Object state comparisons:
*** Block opens ***

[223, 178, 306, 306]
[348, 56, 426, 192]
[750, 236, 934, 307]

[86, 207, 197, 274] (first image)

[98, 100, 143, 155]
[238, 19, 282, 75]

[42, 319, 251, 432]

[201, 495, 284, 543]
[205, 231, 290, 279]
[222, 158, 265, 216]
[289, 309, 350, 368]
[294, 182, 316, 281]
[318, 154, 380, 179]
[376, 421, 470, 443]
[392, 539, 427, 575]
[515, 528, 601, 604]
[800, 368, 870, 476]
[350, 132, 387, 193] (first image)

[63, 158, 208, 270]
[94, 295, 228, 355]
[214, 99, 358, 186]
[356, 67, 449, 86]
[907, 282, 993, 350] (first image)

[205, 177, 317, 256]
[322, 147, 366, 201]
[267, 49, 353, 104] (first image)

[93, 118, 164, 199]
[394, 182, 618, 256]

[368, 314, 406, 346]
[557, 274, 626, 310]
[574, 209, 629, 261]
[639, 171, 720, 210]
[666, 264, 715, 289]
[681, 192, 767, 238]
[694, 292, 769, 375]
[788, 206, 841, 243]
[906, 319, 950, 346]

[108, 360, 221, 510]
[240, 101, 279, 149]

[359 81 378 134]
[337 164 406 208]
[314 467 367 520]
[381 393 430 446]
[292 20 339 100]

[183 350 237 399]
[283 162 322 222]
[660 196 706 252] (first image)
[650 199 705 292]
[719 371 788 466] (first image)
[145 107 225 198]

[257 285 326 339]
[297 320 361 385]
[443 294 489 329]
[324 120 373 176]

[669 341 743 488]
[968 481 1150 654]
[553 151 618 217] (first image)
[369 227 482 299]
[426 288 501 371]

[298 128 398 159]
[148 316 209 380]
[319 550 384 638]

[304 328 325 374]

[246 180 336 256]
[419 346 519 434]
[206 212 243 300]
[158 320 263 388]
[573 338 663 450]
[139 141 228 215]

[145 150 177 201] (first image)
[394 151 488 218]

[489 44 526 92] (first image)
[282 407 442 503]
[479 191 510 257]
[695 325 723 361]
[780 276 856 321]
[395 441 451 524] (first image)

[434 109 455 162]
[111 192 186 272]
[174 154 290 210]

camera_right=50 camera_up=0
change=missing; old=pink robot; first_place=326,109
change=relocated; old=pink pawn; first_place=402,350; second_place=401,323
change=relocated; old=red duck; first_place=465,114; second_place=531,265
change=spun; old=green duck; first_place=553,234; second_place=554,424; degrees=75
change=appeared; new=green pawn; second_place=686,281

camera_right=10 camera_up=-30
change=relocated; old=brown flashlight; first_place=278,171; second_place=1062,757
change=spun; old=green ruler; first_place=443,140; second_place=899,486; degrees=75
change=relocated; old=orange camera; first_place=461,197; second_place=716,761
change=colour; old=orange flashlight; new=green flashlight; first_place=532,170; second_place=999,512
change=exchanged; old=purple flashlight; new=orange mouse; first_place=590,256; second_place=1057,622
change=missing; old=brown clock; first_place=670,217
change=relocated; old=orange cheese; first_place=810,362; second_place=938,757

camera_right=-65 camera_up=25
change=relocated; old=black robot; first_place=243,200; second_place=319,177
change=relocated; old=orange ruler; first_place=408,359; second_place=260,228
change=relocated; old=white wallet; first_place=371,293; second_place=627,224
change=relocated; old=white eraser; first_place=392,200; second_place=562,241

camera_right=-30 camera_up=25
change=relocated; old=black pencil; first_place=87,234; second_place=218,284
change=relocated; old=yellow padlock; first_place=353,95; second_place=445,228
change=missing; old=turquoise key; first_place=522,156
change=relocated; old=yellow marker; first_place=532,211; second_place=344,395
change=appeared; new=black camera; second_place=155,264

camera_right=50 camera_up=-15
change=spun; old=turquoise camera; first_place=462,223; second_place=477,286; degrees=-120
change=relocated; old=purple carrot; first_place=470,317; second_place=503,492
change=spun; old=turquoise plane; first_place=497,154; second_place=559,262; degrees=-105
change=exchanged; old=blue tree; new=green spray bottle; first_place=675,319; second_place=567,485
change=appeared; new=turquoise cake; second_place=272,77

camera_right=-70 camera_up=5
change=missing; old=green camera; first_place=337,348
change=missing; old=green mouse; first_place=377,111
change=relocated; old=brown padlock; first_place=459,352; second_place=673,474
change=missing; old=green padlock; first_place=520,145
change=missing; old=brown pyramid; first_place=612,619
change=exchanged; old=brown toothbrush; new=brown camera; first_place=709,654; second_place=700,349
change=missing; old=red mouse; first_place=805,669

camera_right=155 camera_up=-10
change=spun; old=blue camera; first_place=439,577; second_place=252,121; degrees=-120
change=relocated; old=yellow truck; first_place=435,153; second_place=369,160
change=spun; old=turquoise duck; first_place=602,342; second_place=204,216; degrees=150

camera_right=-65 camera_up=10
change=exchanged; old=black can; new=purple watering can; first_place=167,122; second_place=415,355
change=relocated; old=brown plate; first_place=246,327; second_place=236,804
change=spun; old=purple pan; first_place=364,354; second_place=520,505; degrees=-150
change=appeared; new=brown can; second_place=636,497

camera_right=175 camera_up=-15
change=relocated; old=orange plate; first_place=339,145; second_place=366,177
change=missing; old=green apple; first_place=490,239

*** Block closes ***

Write out every entry again exactly, please, with nothing missing.

Reply to the task:
[223, 178, 306, 306]
[348, 56, 426, 192]
[750, 236, 934, 307]

[86, 207, 197, 274] (first image)

[98, 100, 143, 155]
[238, 19, 282, 75]

[42, 319, 251, 432]

[201, 495, 284, 543]
[205, 231, 290, 279]
[222, 158, 265, 216]
[289, 309, 350, 368]
[294, 182, 316, 281]
[318, 154, 380, 179]
[376, 421, 470, 443]
[392, 539, 427, 575]
[515, 528, 601, 604]
[800, 368, 870, 476]
[350, 132, 387, 193] (first image)

[63, 158, 208, 270]
[94, 295, 228, 355]
[214, 99, 358, 186]
[356, 67, 449, 86]
[907, 282, 993, 350] (first image)

[205, 177, 317, 256]
[322, 147, 366, 201]
[267, 49, 353, 104] (first image)

[93, 118, 164, 199]
[394, 182, 618, 256]

[368, 314, 406, 346]
[557, 274, 626, 310]
[574, 209, 629, 261]
[639, 171, 720, 210]
[666, 264, 715, 289]
[681, 192, 767, 238]
[694, 292, 769, 375]
[788, 206, 841, 243]
[906, 319, 950, 346]

[108, 360, 221, 510]
[240, 101, 279, 149]

[359 81 378 134]
[337 164 406 208]
[314 467 367 520]
[381 393 430 446]
[292 20 339 100]

[183 350 237 399]
[283 162 322 222]
[660 196 706 252] (first image)
[650 199 705 292]
[719 371 788 466] (first image)
[145 107 225 198]

[257 285 326 339]
[297 320 361 385]
[443 294 489 329]
[324 120 373 176]

[669 341 743 488]
[968 481 1150 654]
[553 151 618 217] (first image)
[369 227 482 299]
[426 288 501 371]

[298 128 398 159]
[148 316 209 380]
[319 550 384 638]

[304 328 325 374]

[246 180 336 256]
[419 346 519 434]
[206 212 243 300]
[158 320 263 388]
[573 338 663 450]
[139 141 228 215]

[145 150 177 201] (first image)
[394 151 488 218]

[489 44 526 92] (first image)
[282 407 442 503]
[479 191 510 257]
[695 325 723 361]
[780 276 856 321]
[395 441 451 524] (first image)

[434 109 455 162]
[111 192 186 272]
[174 154 290 210]

camera_right=50 camera_up=0
change=missing; old=pink robot; first_place=326,109
change=relocated; old=pink pawn; first_place=402,350; second_place=401,323
change=relocated; old=red duck; first_place=465,114; second_place=531,265
change=spun; old=green duck; first_place=553,234; second_place=554,424; degrees=75
change=appeared; new=green pawn; second_place=686,281

camera_right=10 camera_up=-30
change=relocated; old=brown flashlight; first_place=278,171; second_place=1062,757
change=spun; old=green ruler; first_place=443,140; second_place=899,486; degrees=75
change=relocated; old=orange camera; first_place=461,197; second_place=716,761
change=colour; old=orange flashlight; new=green flashlight; first_place=532,170; second_place=999,512
change=exchanged; old=purple flashlight; new=orange mouse; first_place=590,256; second_place=1057,622
change=missing; old=brown clock; first_place=670,217
change=relocated; old=orange cheese; first_place=810,362; second_place=938,757

camera_right=-65 camera_up=25
change=relocated; old=black robot; first_place=243,200; second_place=319,177
change=relocated; old=orange ruler; first_place=408,359; second_place=260,228
change=relocated; old=white wallet; first_place=371,293; second_place=627,224
change=relocated; old=white eraser; first_place=392,200; second_place=562,241

camera_right=-30 camera_up=25
change=relocated; old=black pencil; first_place=87,234; second_place=218,284
change=relocated; old=yellow padlock; first_place=353,95; second_place=445,228
change=missing; old=turquoise key; first_place=522,156
change=relocated; old=yellow marker; first_place=532,211; second_place=344,395
change=appeared; new=black camera; second_place=155,264

camera_right=50 camera_up=-15
change=spun; old=turquoise camera; first_place=462,223; second_place=477,286; degrees=-120
change=relocated; old=purple carrot; first_place=470,317; second_place=503,492
change=spun; old=turquoise plane; first_place=497,154; second_place=559,262; degrees=-105
change=exchanged; old=blue tree; new=green spray bottle; first_place=675,319; second_place=567,485
change=appeared; new=turquoise cake; second_place=272,77

camera_right=-70 camera_up=5
change=missing; old=green camera; first_place=337,348
change=missing; old=green mouse; first_place=377,111
change=relocated; old=brown padlock; first_place=459,352; second_place=673,474
change=missing; old=green padlock; first_place=520,145
change=missing; old=brown pyramid; first_place=612,619
change=exchanged; old=brown toothbrush; new=brown camera; first_place=709,654; second_place=700,349
change=missing; old=red mouse; first_place=805,669

camera_right=155 camera_up=-10
change=spun; old=blue camera; first_place=439,577; second_place=252,121; degrees=-120
change=relocated; old=yellow truck; first_place=435,153; second_place=369,160
change=spun; old=turquoise duck; first_place=602,342; second_place=204,216; degrees=150

camera_right=-65 camera_up=10
change=exchanged; old=black can; new=purple watering can; first_place=167,122; second_place=415,355
change=relocated; old=brown plate; first_place=246,327; second_place=236,804
change=spun; old=purple pan; first_place=364,354; second_place=520,505; degrees=-150
change=appeared; new=brown can; second_place=636,497

camera_right=175 camera_up=-15
change=relocated; old=orange plate; first_place=339,145; second_place=366,177
change=missing; old=green apple; first_place=490,239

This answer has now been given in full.